» DIRECTIONS FOR THIS TASK
Verbatim copy without images: repeat the records in full.

[Scene image comparisons]
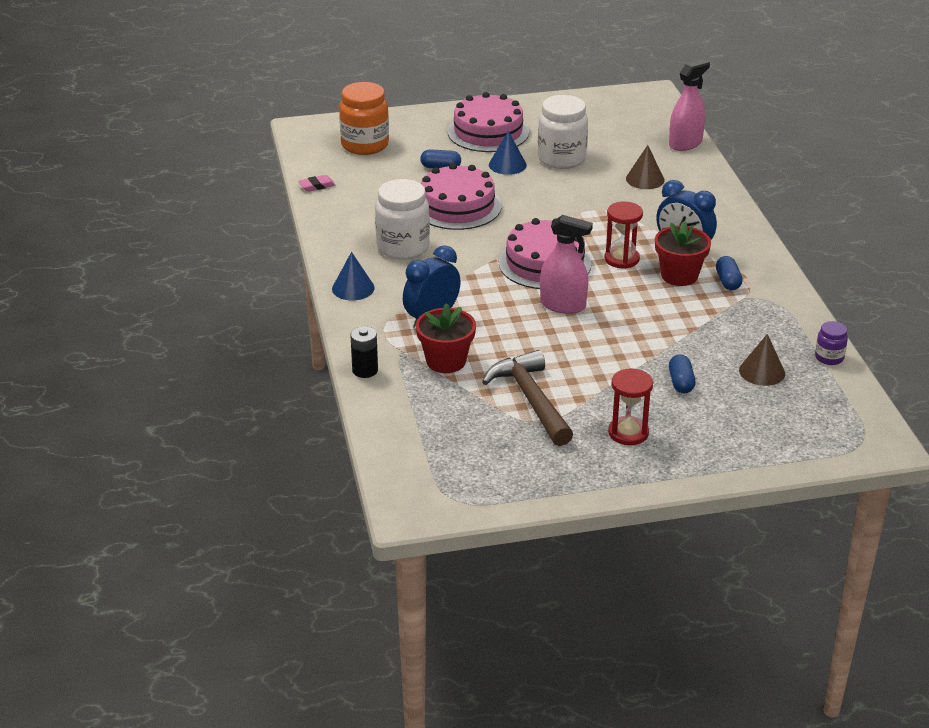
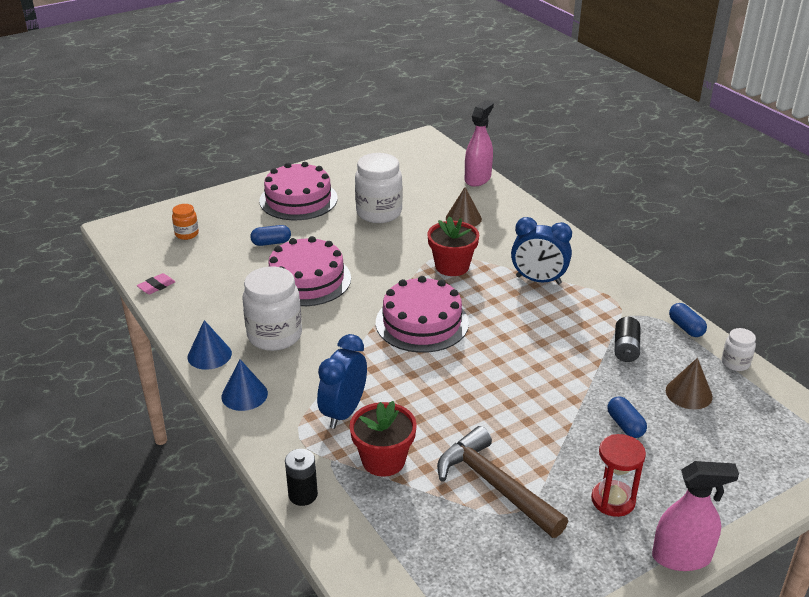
camera: 20 degrees left, 0 degrees up
orange jar [339,82,389,155] -> orange jar [172,204,199,240], size x0.50
blue cone [489,131,527,175] -> blue cone moved to [188,320,232,370]
pink spray bottle [540,215,593,314] -> pink spray bottle moved to [652,461,739,571]
red hourglass [604,202,643,269] -> none
red flower pot [655,221,711,286] -> red flower pot moved to [427,216,479,276]
blue capsule [716,256,743,290] -> blue capsule moved to [669,303,707,337]
purple jar [815,321,848,365] -> white jar [722,328,756,371]
none -> black battery [614,317,640,362]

» EXPECTED ANSWER
camera: 20 degrees left, 0 degrees up
orange jar [339,82,389,155] -> orange jar [172,204,199,240], size x0.50
blue cone [489,131,527,175] -> blue cone moved to [188,320,232,370]
pink spray bottle [540,215,593,314] -> pink spray bottle moved to [652,461,739,571]
red hourglass [604,202,643,269] -> none
red flower pot [655,221,711,286] -> red flower pot moved to [427,216,479,276]
blue capsule [716,256,743,290] -> blue capsule moved to [669,303,707,337]
purple jar [815,321,848,365] -> white jar [722,328,756,371]
none -> black battery [614,317,640,362]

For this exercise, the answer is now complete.